## PROVIDED MATERIAL

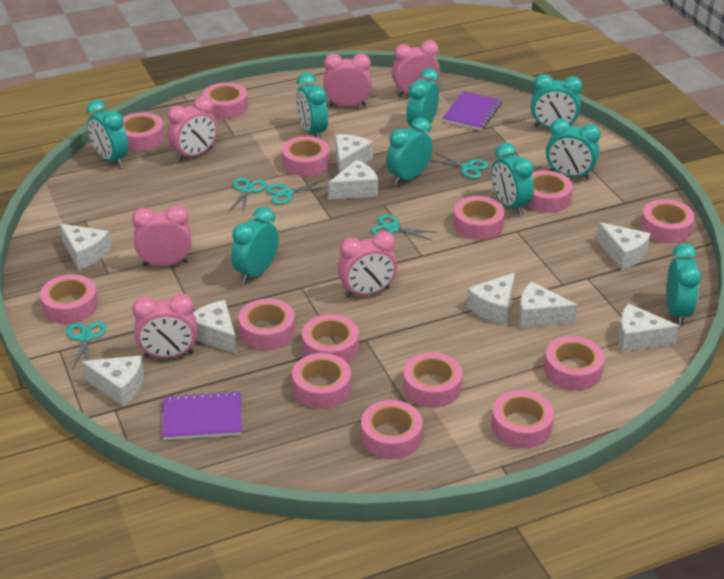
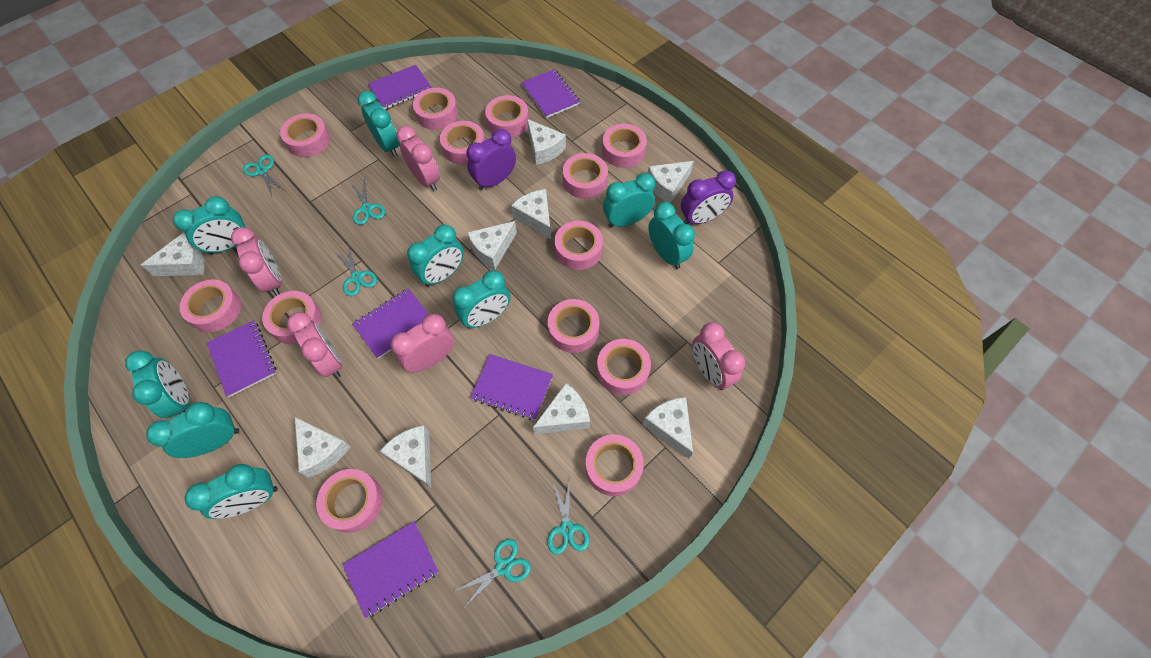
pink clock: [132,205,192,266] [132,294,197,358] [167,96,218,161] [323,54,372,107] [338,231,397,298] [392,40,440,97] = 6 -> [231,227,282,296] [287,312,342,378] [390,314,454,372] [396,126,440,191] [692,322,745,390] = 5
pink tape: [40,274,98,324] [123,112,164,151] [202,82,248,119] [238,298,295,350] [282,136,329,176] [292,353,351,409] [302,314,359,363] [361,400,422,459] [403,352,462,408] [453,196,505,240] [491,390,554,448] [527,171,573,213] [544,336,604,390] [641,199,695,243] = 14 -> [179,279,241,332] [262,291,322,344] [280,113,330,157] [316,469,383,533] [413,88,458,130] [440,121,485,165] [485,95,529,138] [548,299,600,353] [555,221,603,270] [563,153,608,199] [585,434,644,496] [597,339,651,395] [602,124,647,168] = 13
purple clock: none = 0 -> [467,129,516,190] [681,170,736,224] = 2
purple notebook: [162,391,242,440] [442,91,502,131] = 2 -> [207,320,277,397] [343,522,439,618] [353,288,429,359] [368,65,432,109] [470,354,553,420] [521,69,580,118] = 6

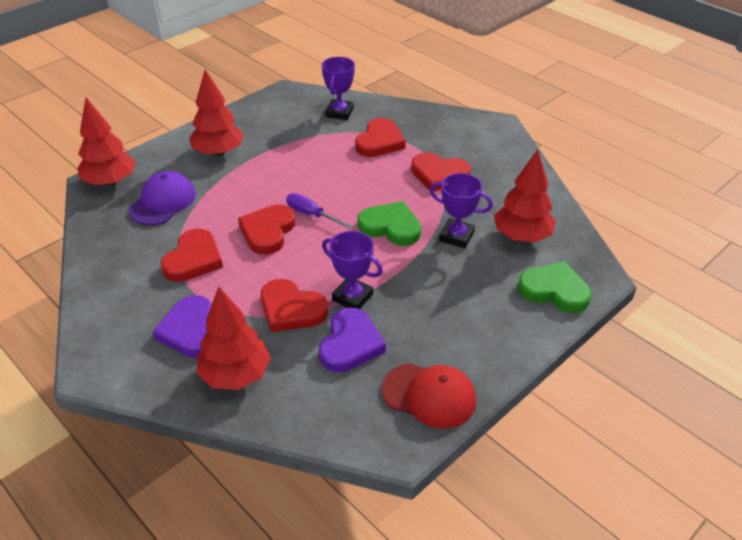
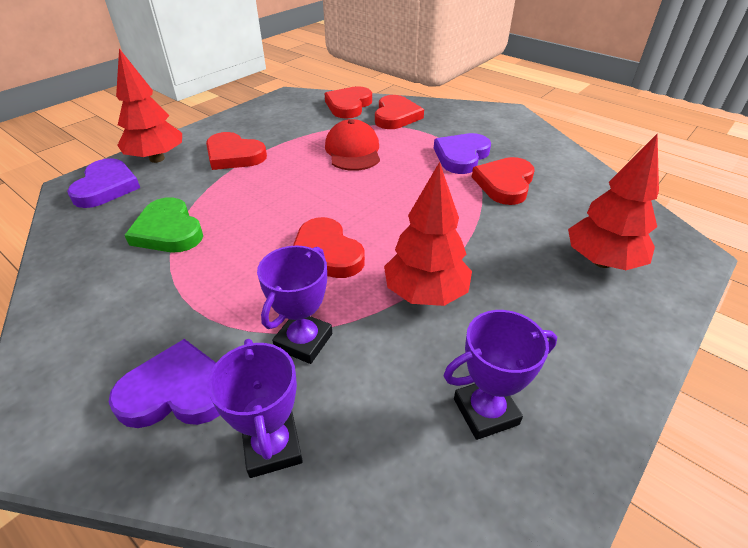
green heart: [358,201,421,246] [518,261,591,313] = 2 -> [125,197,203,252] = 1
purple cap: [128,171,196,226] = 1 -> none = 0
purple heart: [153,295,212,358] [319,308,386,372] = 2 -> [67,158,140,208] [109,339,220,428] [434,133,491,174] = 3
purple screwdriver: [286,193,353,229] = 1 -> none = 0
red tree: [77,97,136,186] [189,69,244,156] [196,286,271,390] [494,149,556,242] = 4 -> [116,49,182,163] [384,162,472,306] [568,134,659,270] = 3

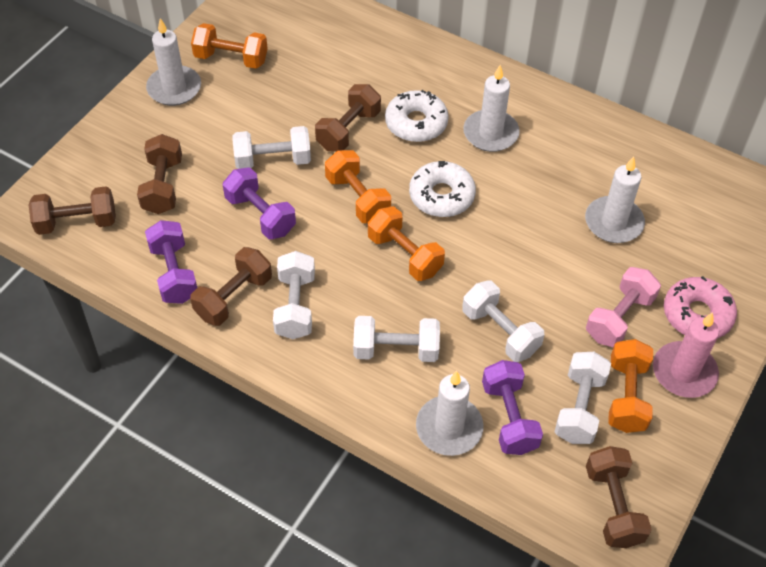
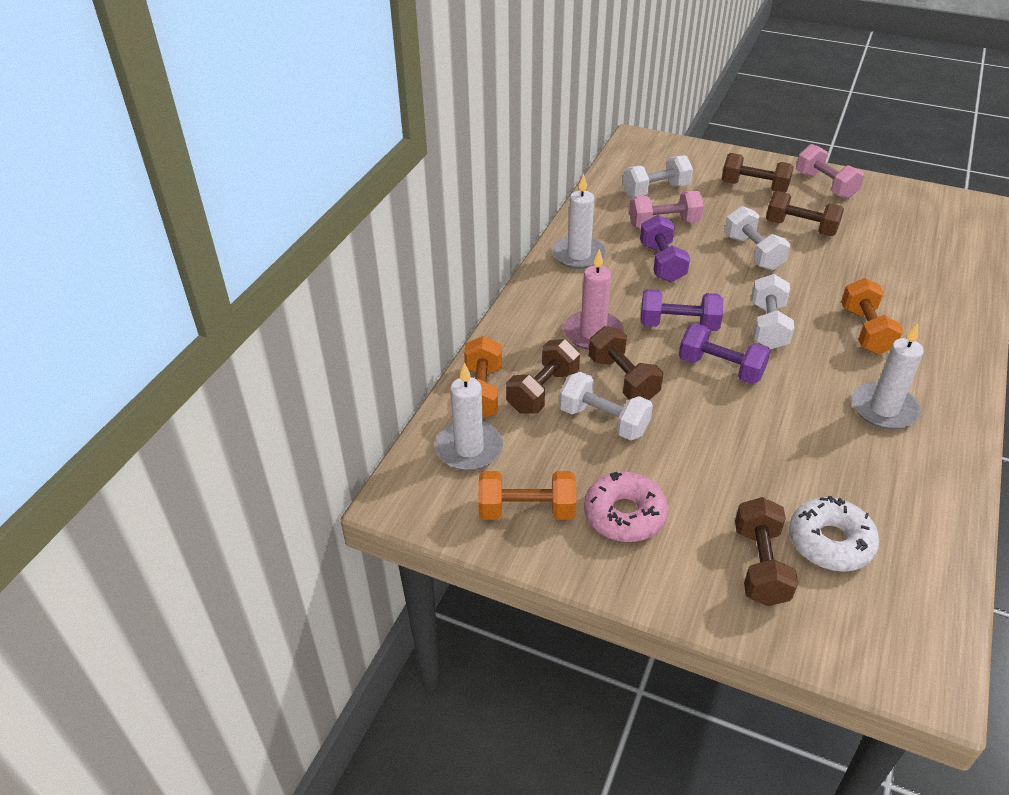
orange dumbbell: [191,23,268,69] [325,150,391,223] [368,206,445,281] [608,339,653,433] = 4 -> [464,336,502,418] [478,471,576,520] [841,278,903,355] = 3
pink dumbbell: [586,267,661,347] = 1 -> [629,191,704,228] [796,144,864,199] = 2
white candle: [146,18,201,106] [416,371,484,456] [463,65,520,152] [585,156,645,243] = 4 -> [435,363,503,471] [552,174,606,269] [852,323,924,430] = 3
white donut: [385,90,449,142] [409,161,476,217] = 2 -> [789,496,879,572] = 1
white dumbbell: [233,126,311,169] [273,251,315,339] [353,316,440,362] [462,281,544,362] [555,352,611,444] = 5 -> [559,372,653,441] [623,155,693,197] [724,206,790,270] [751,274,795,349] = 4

* * *

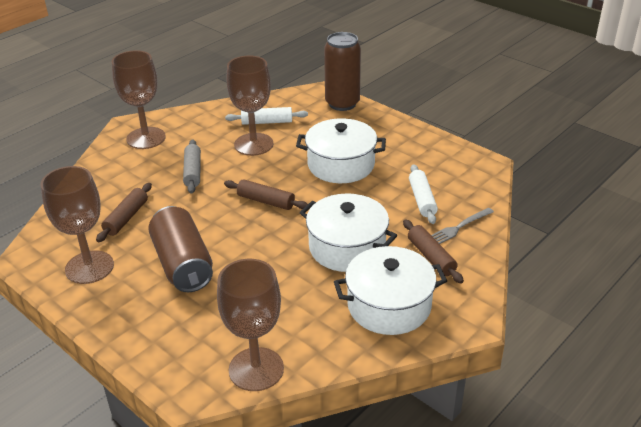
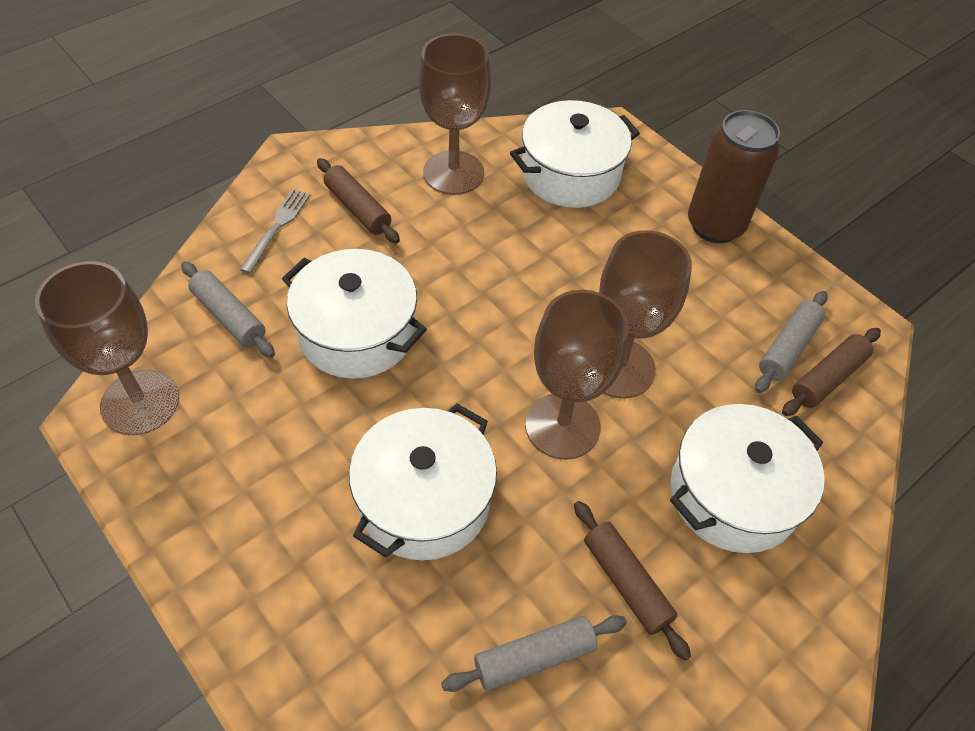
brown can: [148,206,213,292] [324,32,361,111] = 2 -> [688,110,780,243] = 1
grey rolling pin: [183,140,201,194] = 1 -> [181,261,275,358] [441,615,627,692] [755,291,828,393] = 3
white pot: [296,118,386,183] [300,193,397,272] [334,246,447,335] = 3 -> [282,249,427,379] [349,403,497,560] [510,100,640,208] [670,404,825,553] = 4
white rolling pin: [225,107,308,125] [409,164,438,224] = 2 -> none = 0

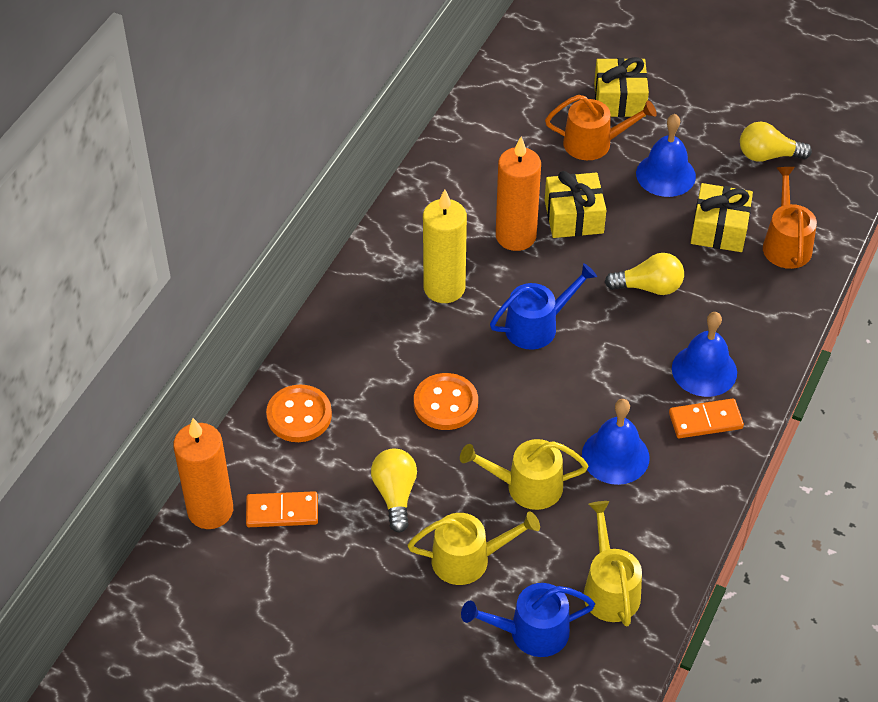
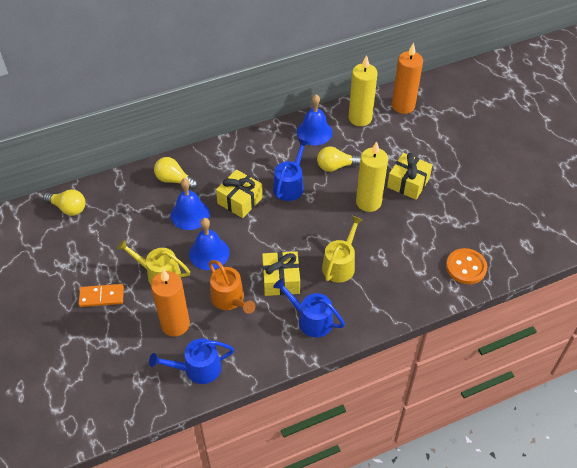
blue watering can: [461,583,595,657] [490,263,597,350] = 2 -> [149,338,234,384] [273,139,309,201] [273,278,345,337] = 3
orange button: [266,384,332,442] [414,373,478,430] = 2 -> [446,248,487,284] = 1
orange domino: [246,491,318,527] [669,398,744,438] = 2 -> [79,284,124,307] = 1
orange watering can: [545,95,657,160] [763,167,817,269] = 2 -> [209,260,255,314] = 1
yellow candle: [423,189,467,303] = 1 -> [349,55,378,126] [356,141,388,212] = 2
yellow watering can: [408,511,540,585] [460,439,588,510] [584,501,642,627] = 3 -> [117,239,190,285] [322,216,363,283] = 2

## WHAT YOU WILL DO
Within the listing above, find every line containing the string "clock" and return it.

## RESPONSE BELOW
pink clock: [132,205,192,266] [132,294,197,358] [167,96,218,161] [323,54,372,107] [338,231,397,298] [392,40,440,97] = 6 -> [231,227,282,296] [287,312,342,378] [390,314,454,372] [396,126,440,191] [692,322,745,390] = 5
purple clock: none = 0 -> [467,129,516,190] [681,170,736,224] = 2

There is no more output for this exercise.